Instructions to follow:
Each entry is to be retyped exactly as it appears. Leave the images out.

Extracted data:
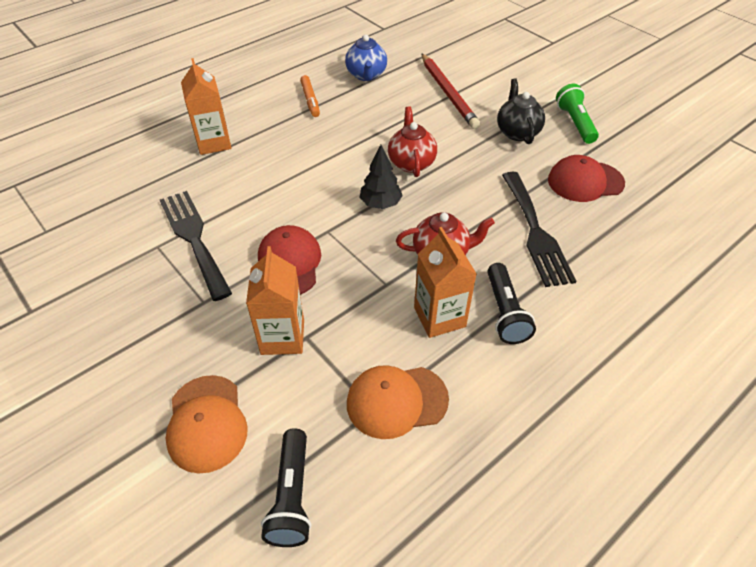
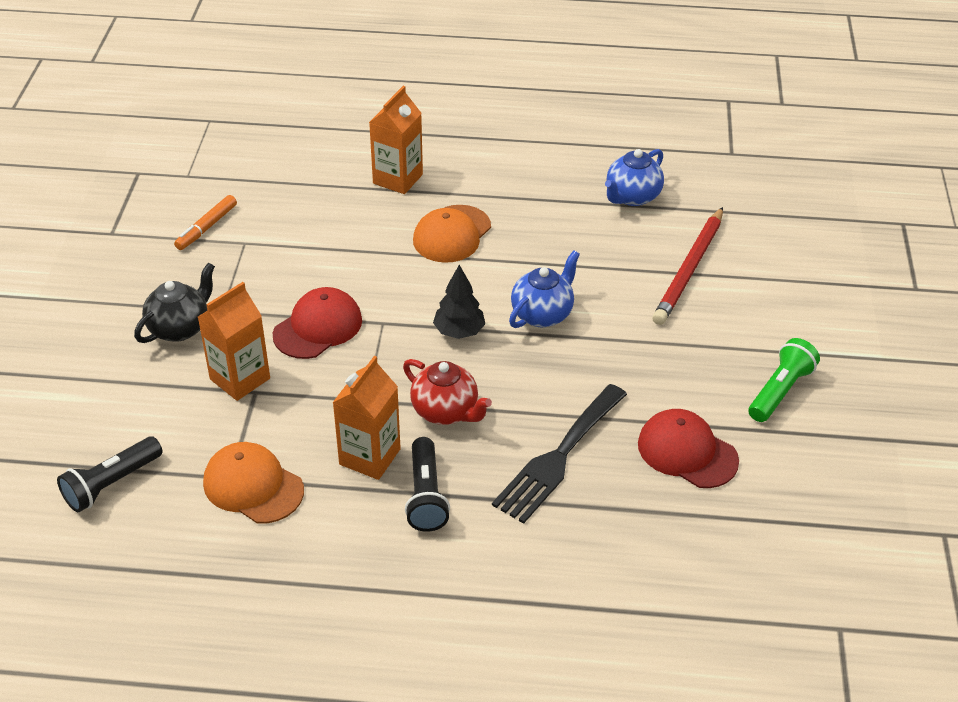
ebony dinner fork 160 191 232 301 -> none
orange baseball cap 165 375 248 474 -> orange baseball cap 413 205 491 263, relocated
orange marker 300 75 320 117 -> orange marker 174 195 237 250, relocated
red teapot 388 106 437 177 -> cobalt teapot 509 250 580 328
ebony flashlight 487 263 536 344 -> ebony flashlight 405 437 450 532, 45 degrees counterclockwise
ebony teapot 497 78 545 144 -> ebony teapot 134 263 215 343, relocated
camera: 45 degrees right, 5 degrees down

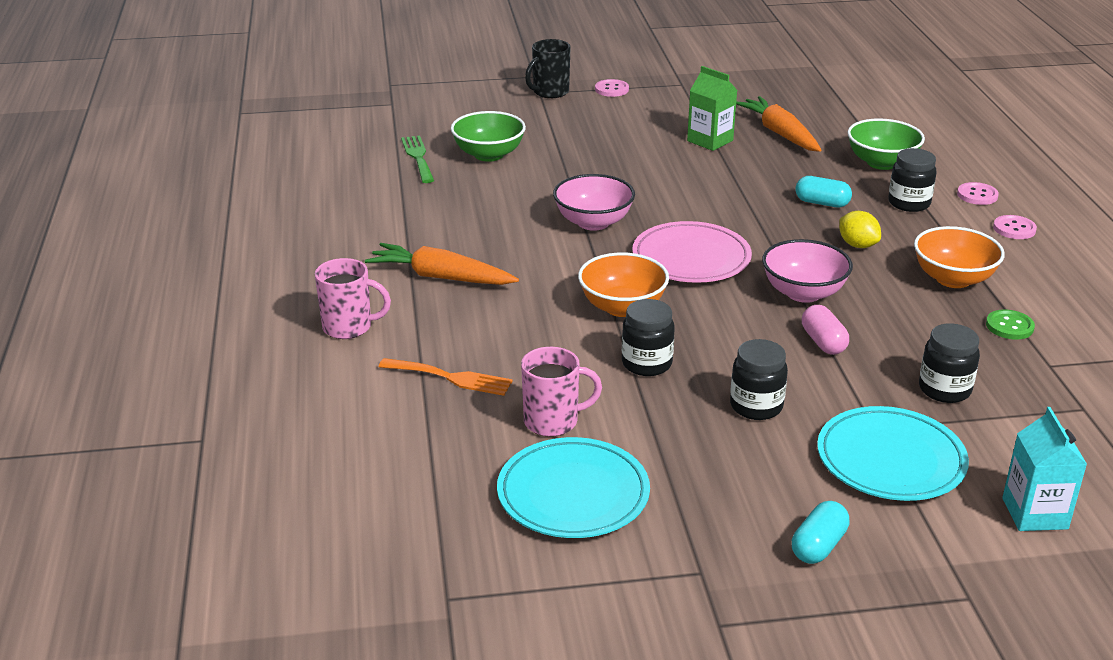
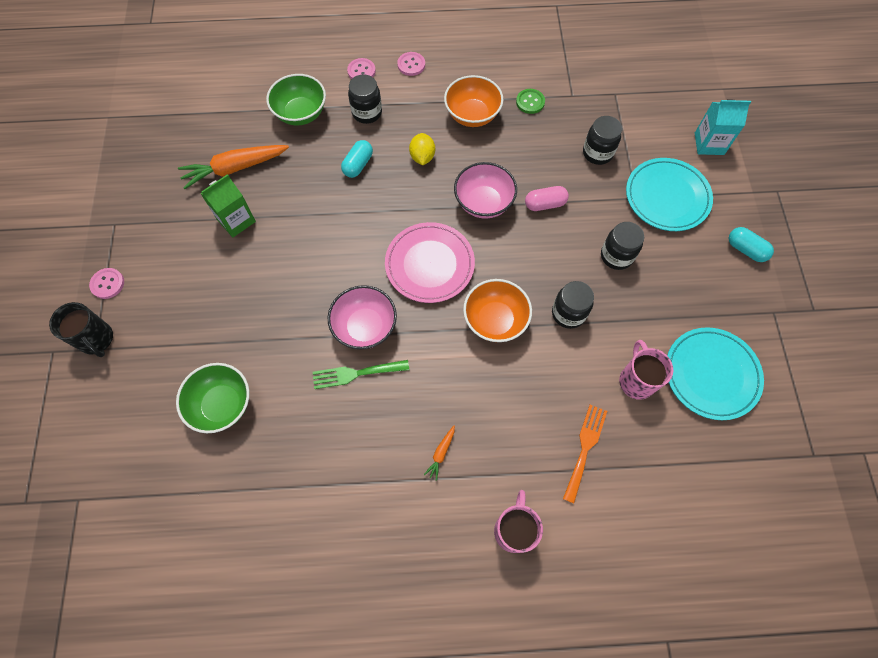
orange carrot 365 243 519 285 -> orange carrot 424 426 455 481, x0.44
leaf-green dinner fork 401 136 434 183 -> leaf-green dinner fork 313 360 409 389, relocated
golden toy lemon 839 211 881 248 -> golden toy lemon 409 133 435 165, 60 degrees counterclockwise
camera: 85 degrees left, 35 degrees up

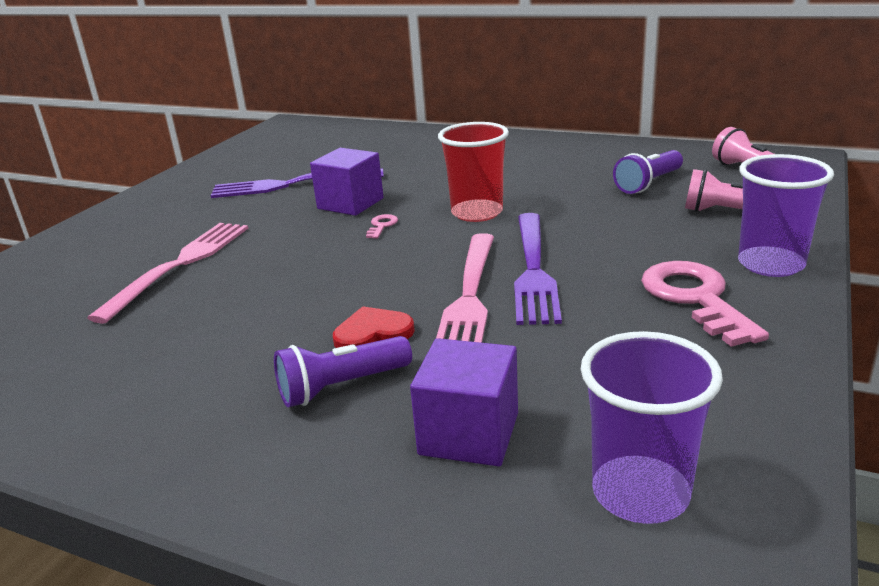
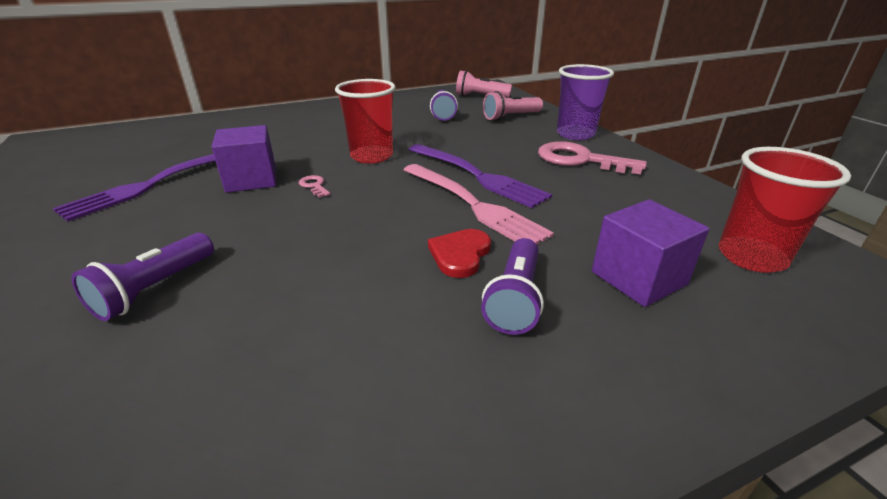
pink dinner fork 87 223 248 324 -> royal purple flashlight 71 233 214 321
royal purple cup 581 331 723 524 -> red cup 719 147 851 273
camera: 50 degrees left, 5 degrees up

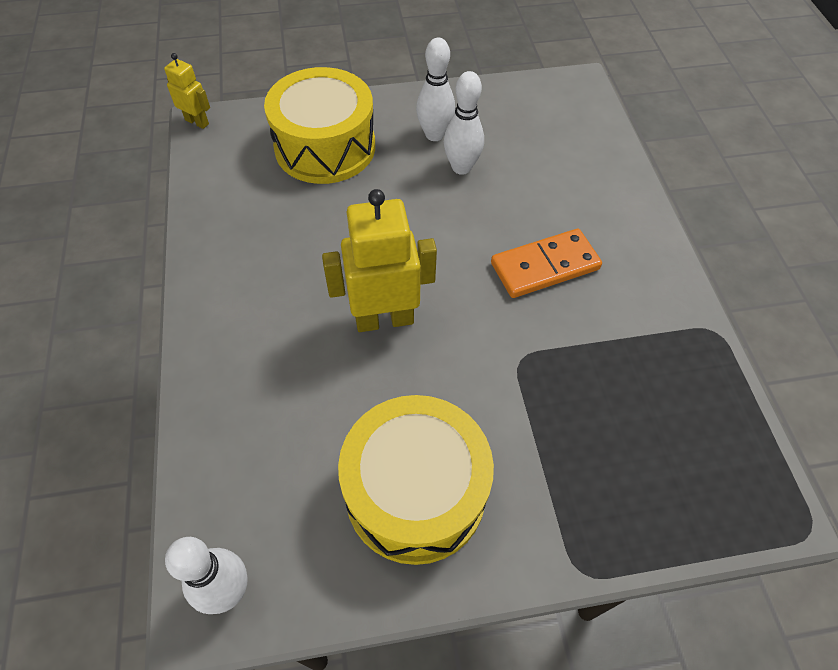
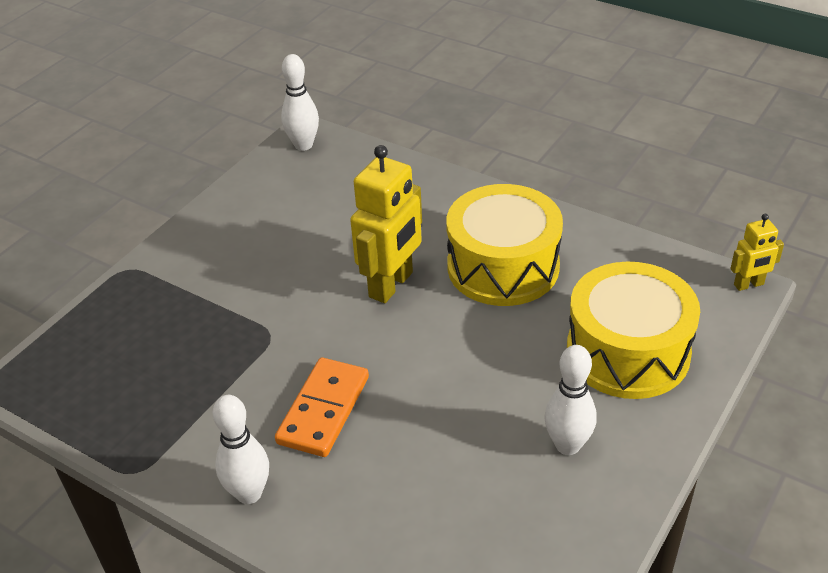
golden snare drum 338 395 494 565 -> golden snare drum 446 184 563 306, relocated
snow-white bowling pin 444 71 484 175 -> snow-white bowling pin 213 395 269 504, relocated
camera: 135 degrees right, 15 degrees down

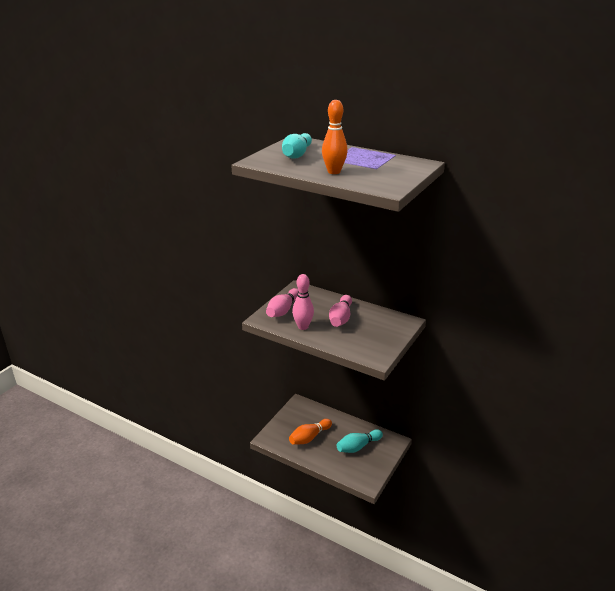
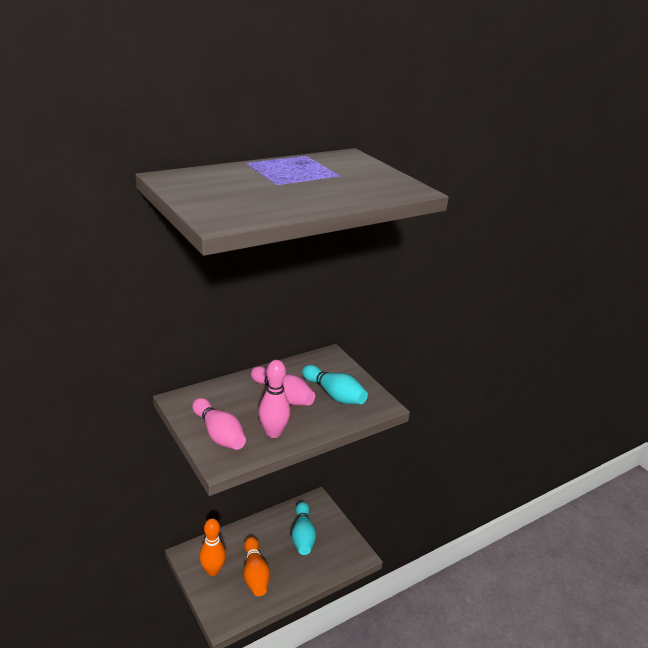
teal bowling pin 282 133 312 159 -> teal bowling pin 302 365 368 404, relocated
orange bowling pin 322 100 348 174 -> orange bowling pin 199 518 226 576, relocated
camera: 65 degrees left, 0 degrees up

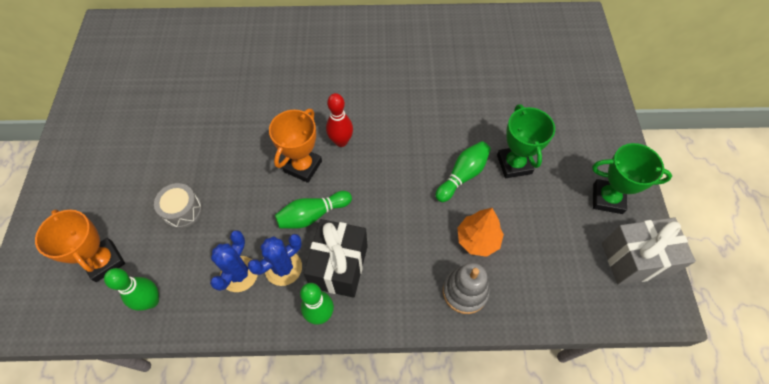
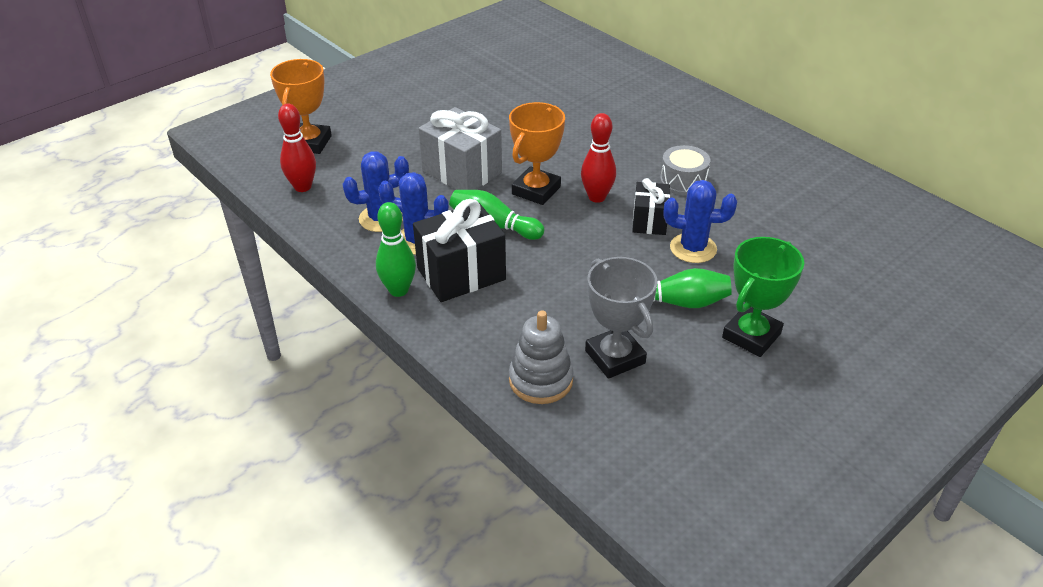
leaf-green bowling pin 104 268 159 311 -> red bowling pin 278 104 316 192
ash-grey snare drum 154 183 202 229 -> ash-grey snare drum 660 145 710 196, relocated
orange prize cup 269 109 322 183 -> orange prize cup 509 102 565 205, 45 degrees counterclockwise
orange fir tree 457 208 504 257 -> ash-grey prize cup 585 257 657 379
leaf-green prize cup 592 143 672 214 -> none
ash-grey wrapped gift 602 217 696 285 -> ash-grey wrapped gift 419 107 502 190, relocated
none -> ebony wrapped gift 632 178 670 235
none -> cobalt prickly plant 664 180 737 263
camera: 50 degrees right, 20 degrees down

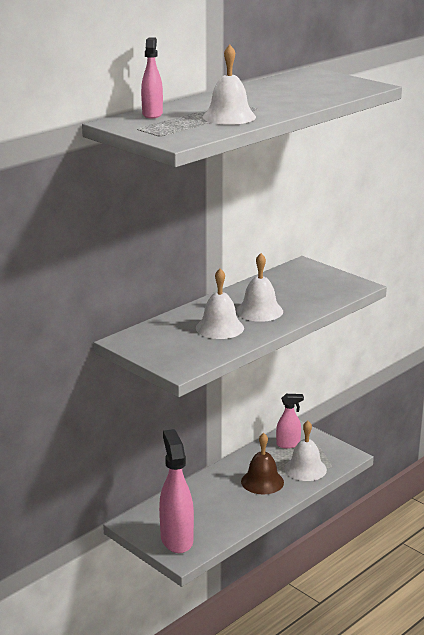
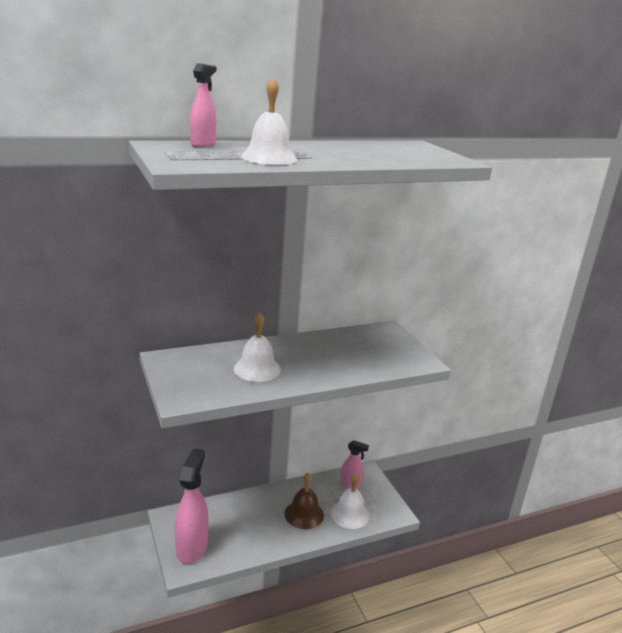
snow-white school bell 236 253 283 322 -> none
camera: 20 degrees right, 0 degrees up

Answer section:
ebony dinner fork 160 191 232 301 -> none
orange baseball cap 165 375 248 474 -> orange baseball cap 413 205 491 263, relocated
orange marker 300 75 320 117 -> orange marker 174 195 237 250, relocated
red teapot 388 106 437 177 -> cobalt teapot 509 250 580 328
ebony flashlight 487 263 536 344 -> ebony flashlight 405 437 450 532, 45 degrees counterclockwise
ebony teapot 497 78 545 144 -> ebony teapot 134 263 215 343, relocated
camera: 45 degrees right, 5 degrees down

orange carrot 365 243 519 285 -> orange carrot 424 426 455 481, x0.44
leaf-green dinner fork 401 136 434 183 -> leaf-green dinner fork 313 360 409 389, relocated
golden toy lemon 839 211 881 248 -> golden toy lemon 409 133 435 165, 60 degrees counterclockwise
camera: 85 degrees left, 35 degrees up

pink dinner fork 87 223 248 324 -> royal purple flashlight 71 233 214 321
royal purple cup 581 331 723 524 -> red cup 719 147 851 273
camera: 50 degrees left, 5 degrees up

golden snare drum 338 395 494 565 -> golden snare drum 446 184 563 306, relocated
snow-white bowling pin 444 71 484 175 -> snow-white bowling pin 213 395 269 504, relocated
camera: 135 degrees right, 15 degrees down

teal bowling pin 282 133 312 159 -> teal bowling pin 302 365 368 404, relocated
orange bowling pin 322 100 348 174 -> orange bowling pin 199 518 226 576, relocated
camera: 65 degrees left, 0 degrees up

leaf-green bowling pin 104 268 159 311 -> red bowling pin 278 104 316 192
ash-grey snare drum 154 183 202 229 -> ash-grey snare drum 660 145 710 196, relocated
orange prize cup 269 109 322 183 -> orange prize cup 509 102 565 205, 45 degrees counterclockwise
orange fir tree 457 208 504 257 -> ash-grey prize cup 585 257 657 379
leaf-green prize cup 592 143 672 214 -> none
ash-grey wrapped gift 602 217 696 285 -> ash-grey wrapped gift 419 107 502 190, relocated
none -> ebony wrapped gift 632 178 670 235
none -> cobalt prickly plant 664 180 737 263
camera: 50 degrees right, 20 degrees down

snow-white school bell 236 253 283 322 -> none
camera: 20 degrees right, 0 degrees up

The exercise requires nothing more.